**DIRECTIONS FOR THIS TASK:**
Among the following entries, say how many lines contain the word "DGND"; the answer is a number and nothing else.

☆ ☆ ☆ ☆ ☆

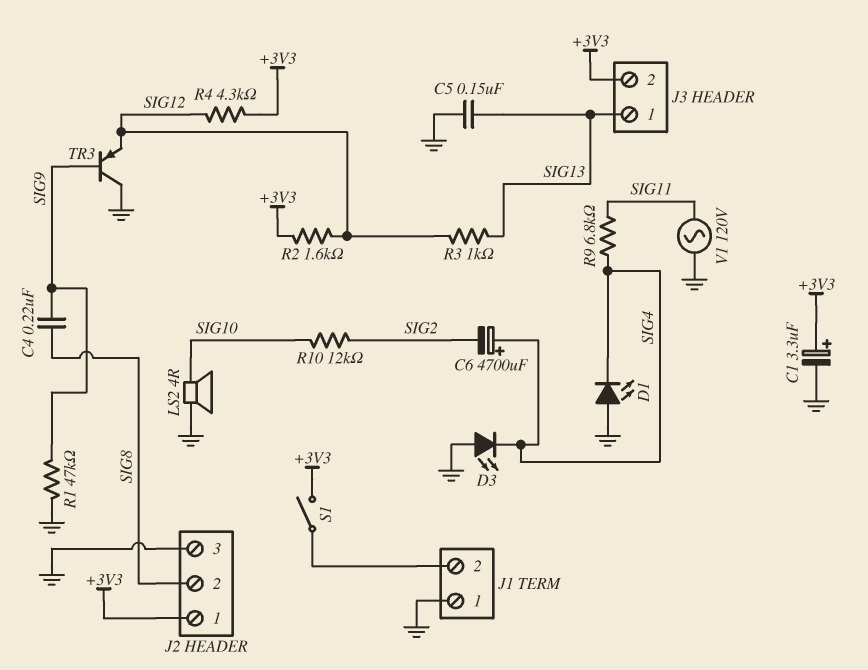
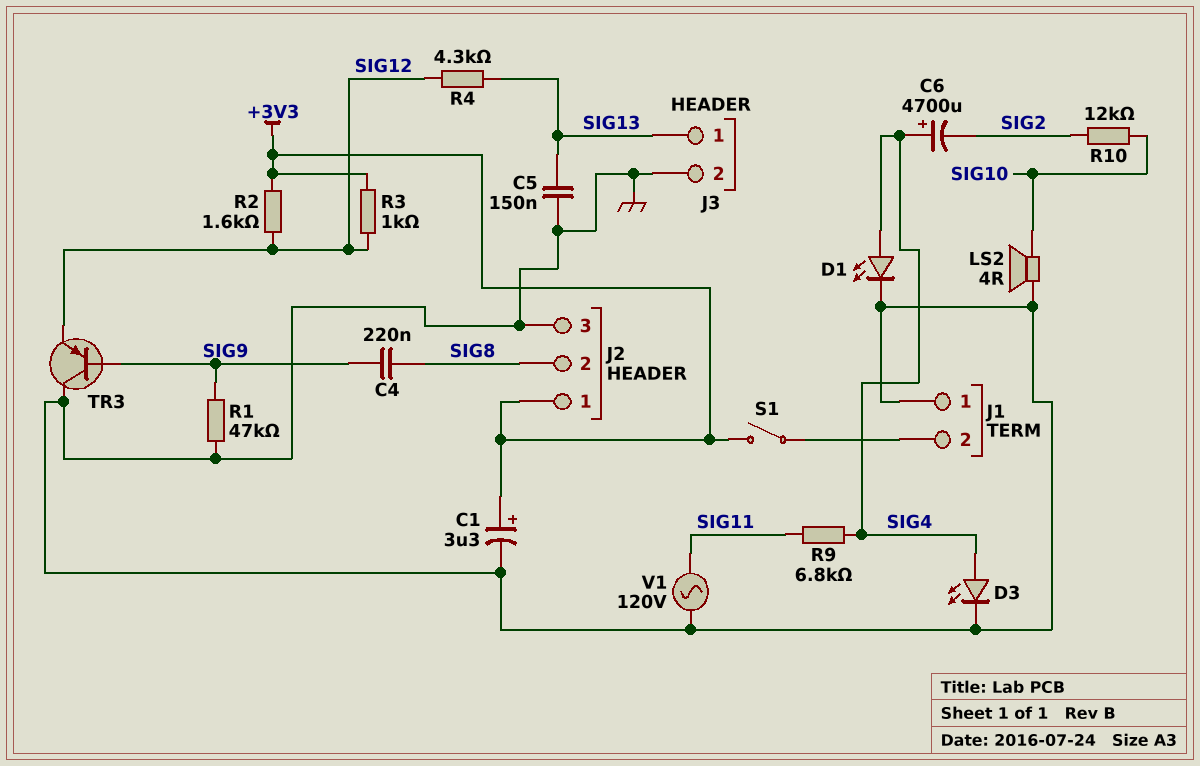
D1: LED (A GND, K SIG4) -> LED (A SIG4, K GND)
D3: LED (A GND, K SIG4) -> LED (A SIG4, K GND)
J3 pin 2: +3V3 -> GND
R3: 1k (SIG12, SIG13) -> 1k (+3V3, SIG12)
R4: 4.3k (+3V3, SIG12) -> 4.3k (SIG12, SIG13)

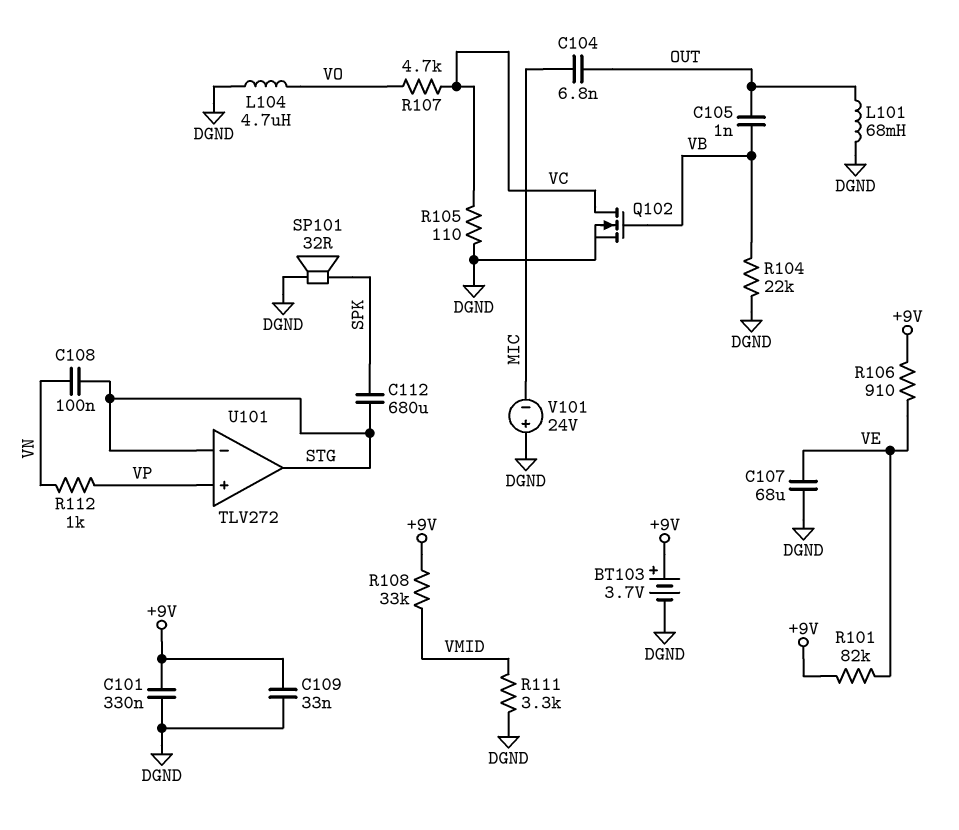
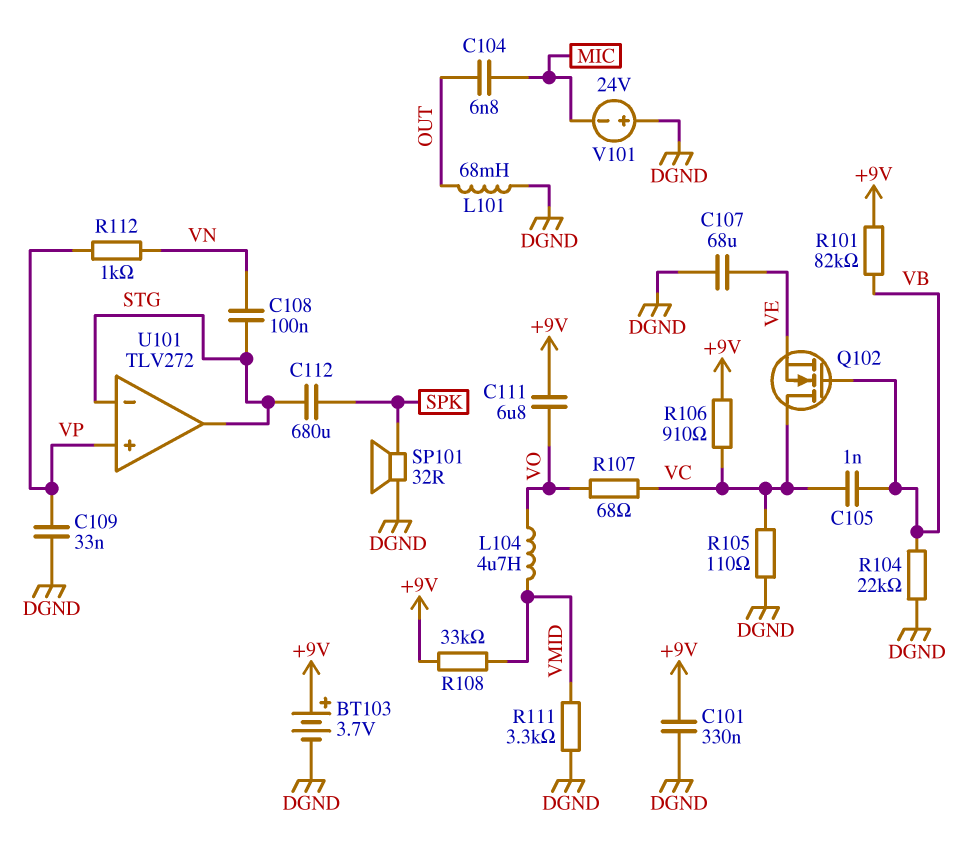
C105: 1nF (OUT, VB) -> 1nF (VB, VC)
C109: 33nF (+9V, DGND) -> 33nF (DGND, VP)
C111: none -> 6.8uF (+9V, VO)
L104: 4.7uH (DGND, VO) -> 4.7uH (VMID, VO)
Q102: NMOS (G VB, D VC, S DGND) -> NMOS (G VB, D VC, S VE)
R101: 82k (+9V, VE) -> 82k (+9V, VB)
R106: 910 (+9V, VE) -> 910 (+9V, VC)
R107: 4.7k (VC, VO) -> 68 (VC, VO)

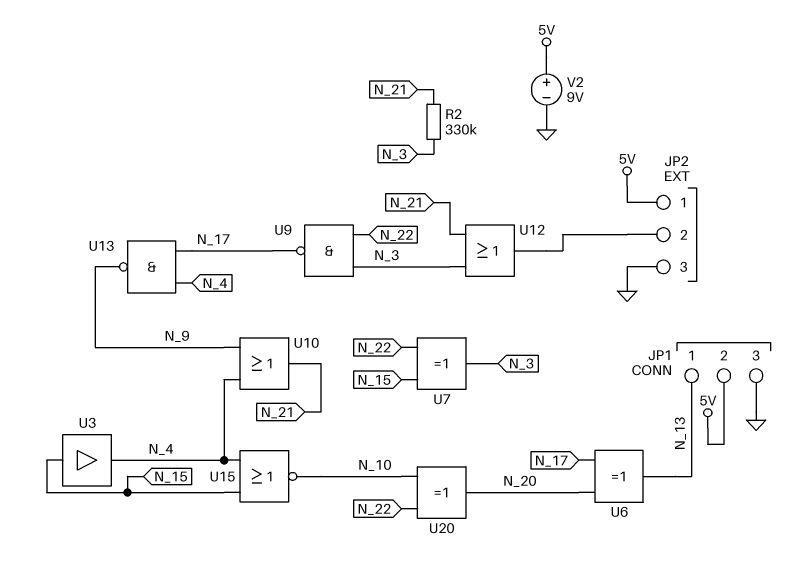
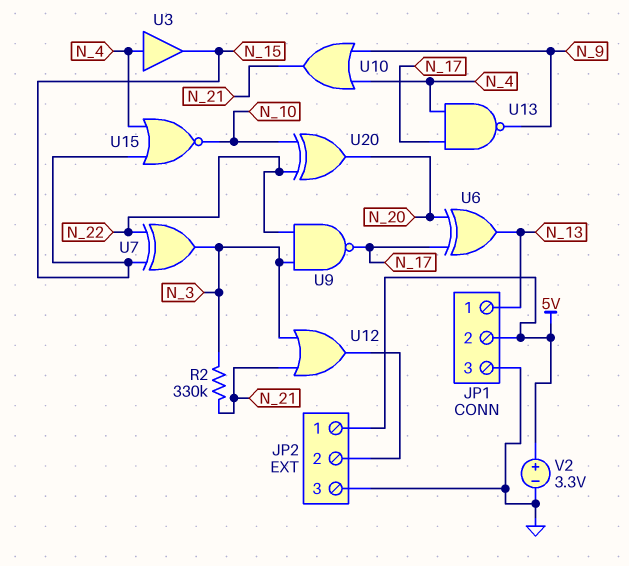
U3: buffer (in N_15, out N_4) -> buffer (in N_4, out N_15)
V2: 9V (plus 5V, minus GND) -> 3.3V (plus 5V, minus GND)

☆ ☆ ☆ ☆ ☆

**WRITTEN ANSWER:**
3